[Before-and-after change data]

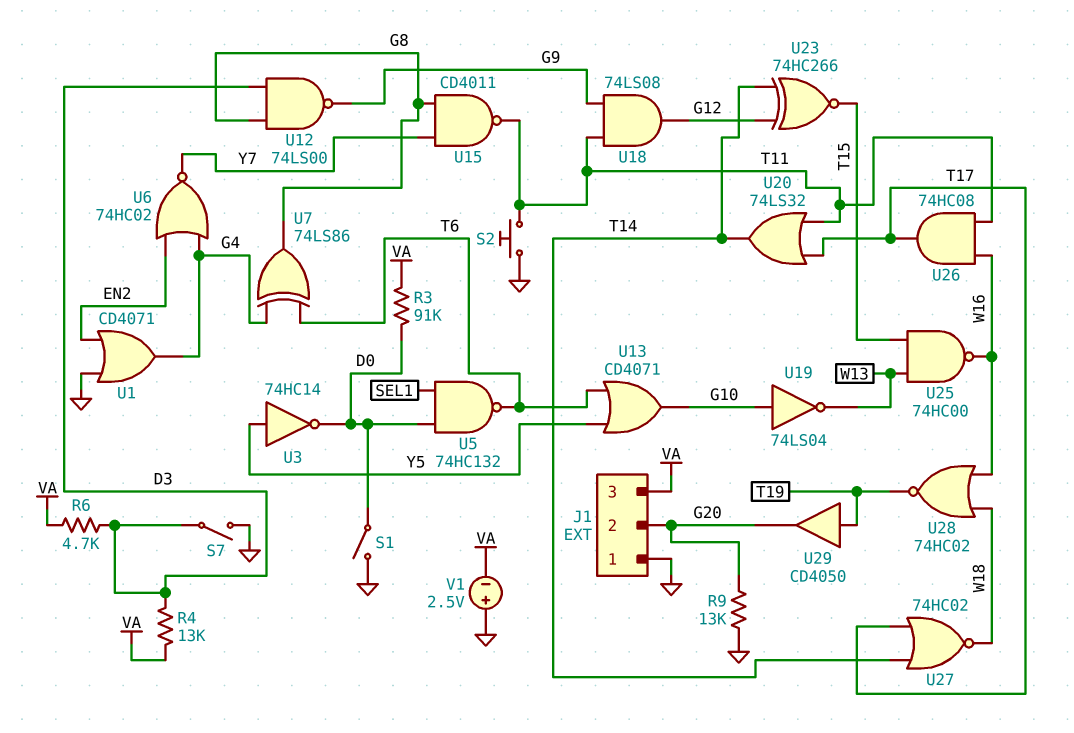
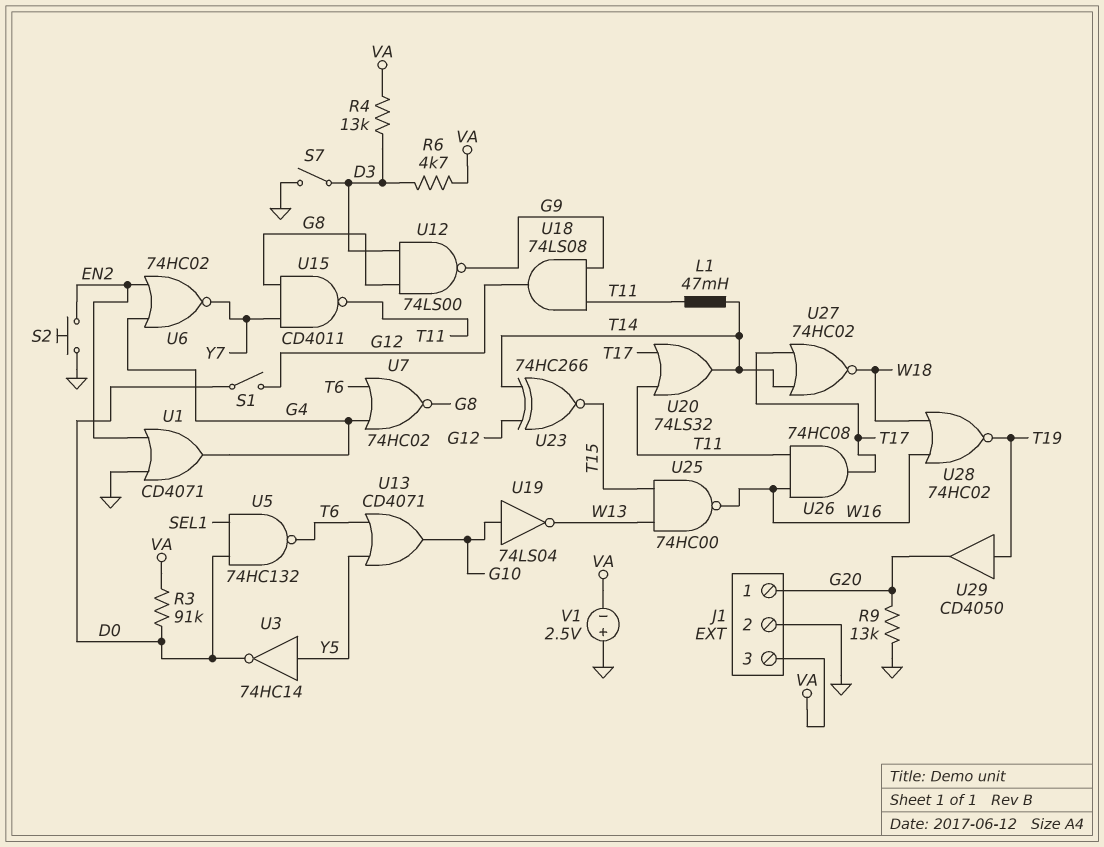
J1 pin 1: GND -> G20
J1 pin 2: G20 -> GND
L1: none -> 47mH (T11, T14)
S1: switch (D0, GND) -> switch (D0, G12)
S2: button (GND, T11) -> button (EN2, GND)
U7: XOR 74LS86 (in G4, in T6, out G8) -> NOR 74HC02 (in G4, in T6, out G8)

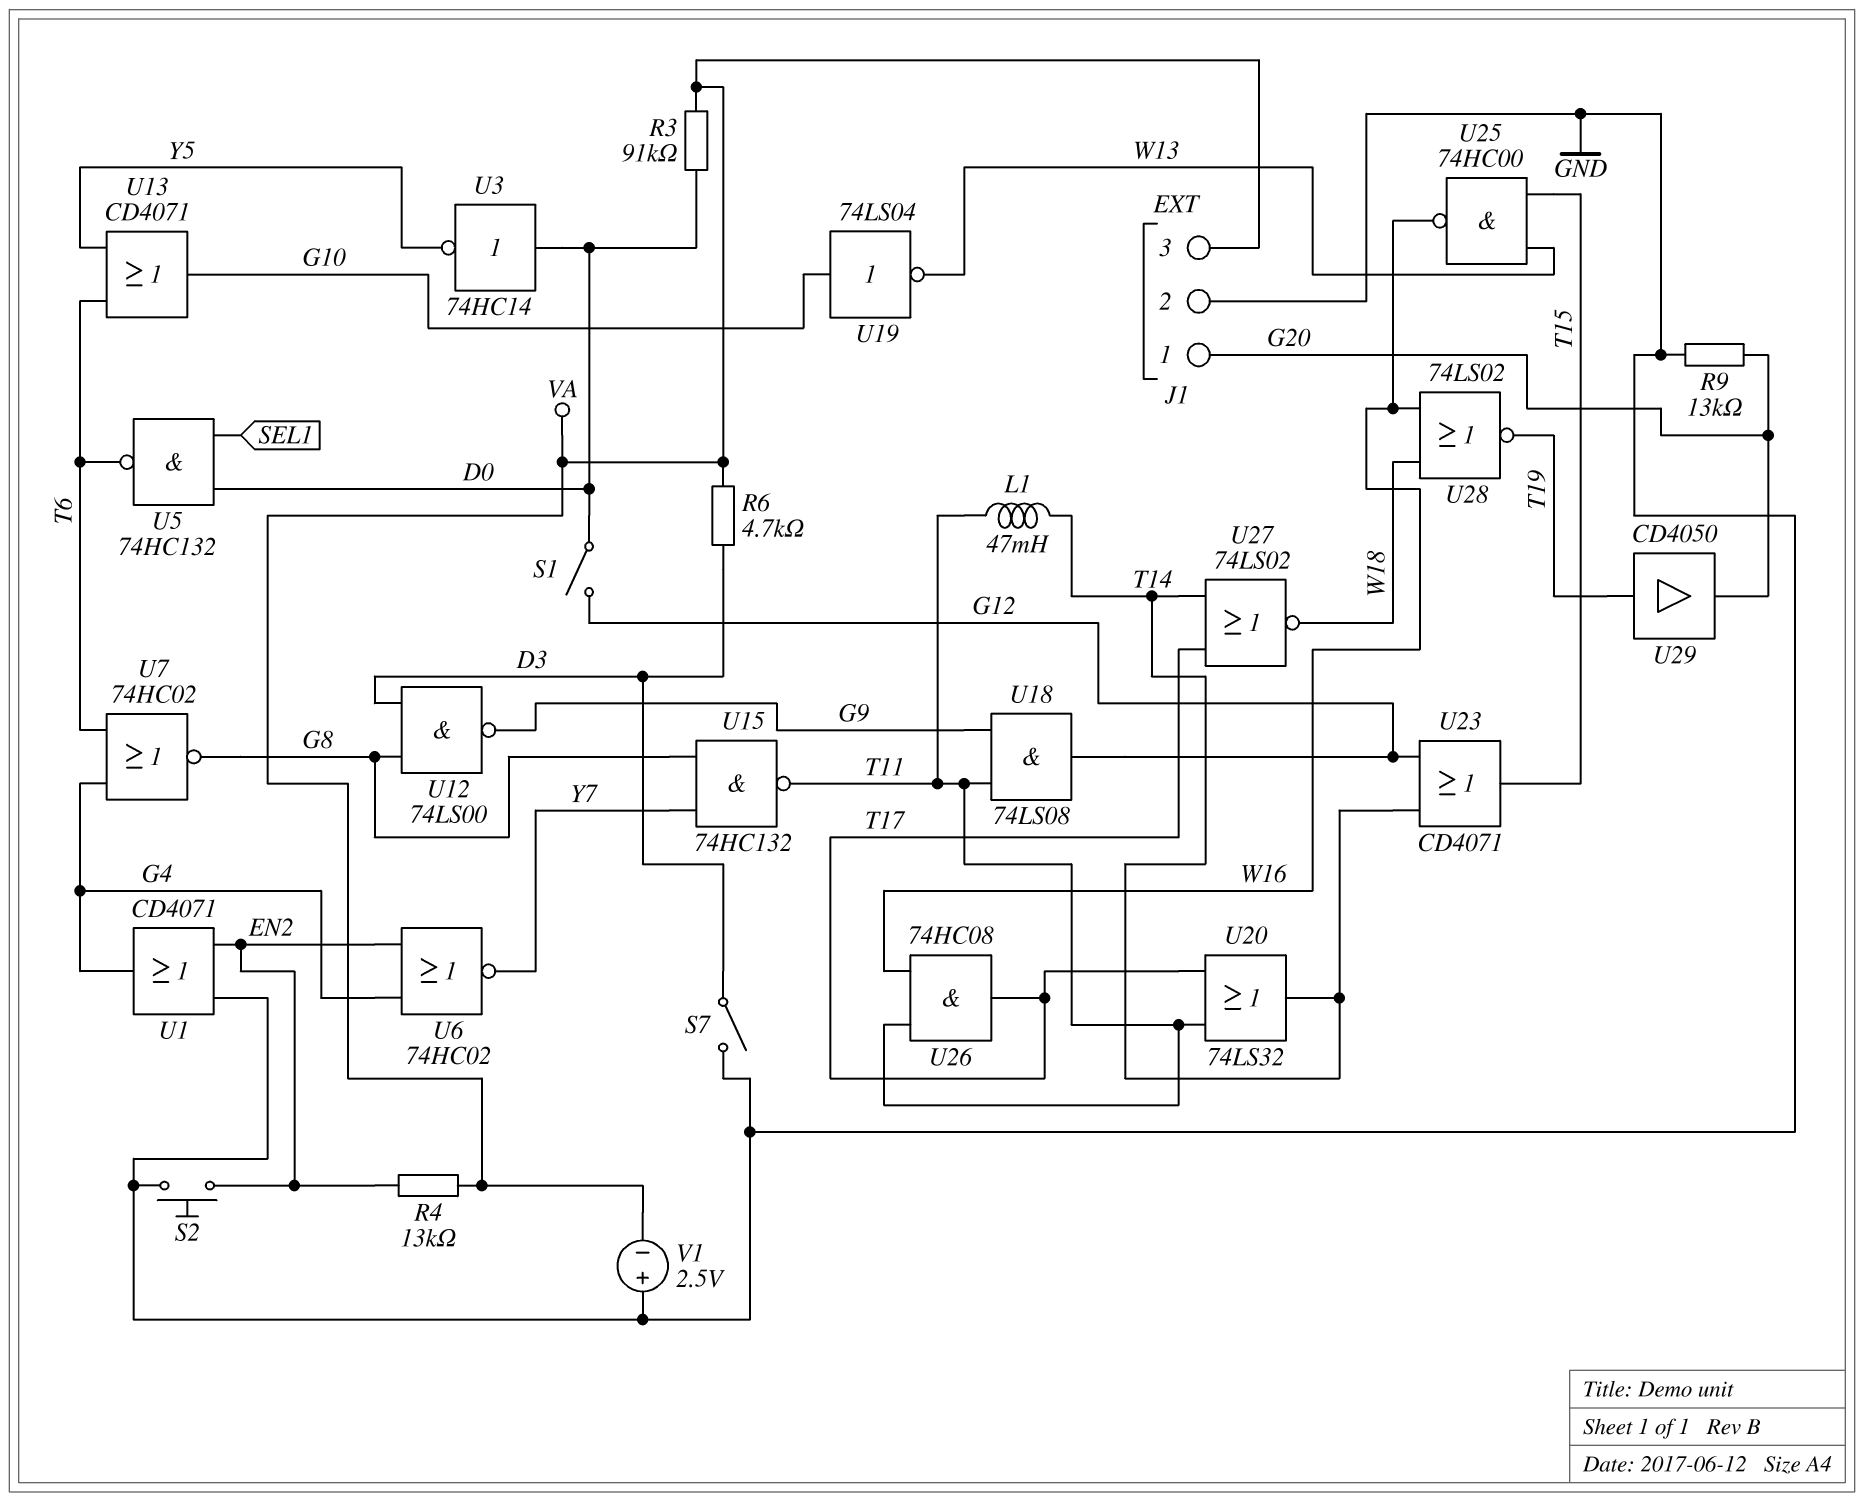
R4: 13k (D3, VA) -> 13k (EN2, VA)
U3: NOT 74HC14 (in Y5, out D0) -> NOT 74HC14 (in D0, out Y5)
U15: NAND CD4011 (in G8, in Y7, out T11) -> NAND 74HC132 (in G8, in Y7, out T11)
U23: XNOR 74HC266 (in G12, in T14, out T15) -> OR CD4071 (in G12, in T14, out T15)
U27: NOR 74HC02 (in T14, in T17, out W18) -> NOR 74LS02 (in T14, in T17, out W18)
U28: NOR 74HC02 (in W16, in W18, out T19) -> NOR 74LS02 (in W16, in W18, out T19)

* _EXERCISE REQUIREMENTS_: Extract, word for word, each line from the one that contains "S1: switch (D0, GND) -> switch (D0, G12)" through the final line of the data above. Leave the pictures out.

* _SOLUTION FOR THIS EXERCISE_:
S1: switch (D0, GND) -> switch (D0, G12)
S2: button (GND, T11) -> button (EN2, GND)
U7: XOR 74LS86 (in G4, in T6, out G8) -> NOR 74HC02 (in G4, in T6, out G8)

R4: 13k (D3, VA) -> 13k (EN2, VA)
U3: NOT 74HC14 (in Y5, out D0) -> NOT 74HC14 (in D0, out Y5)
U15: NAND CD4011 (in G8, in Y7, out T11) -> NAND 74HC132 (in G8, in Y7, out T11)
U23: XNOR 74HC266 (in G12, in T14, out T15) -> OR CD4071 (in G12, in T14, out T15)
U27: NOR 74HC02 (in T14, in T17, out W18) -> NOR 74LS02 (in T14, in T17, out W18)
U28: NOR 74HC02 (in W16, in W18, out T19) -> NOR 74LS02 (in W16, in W18, out T19)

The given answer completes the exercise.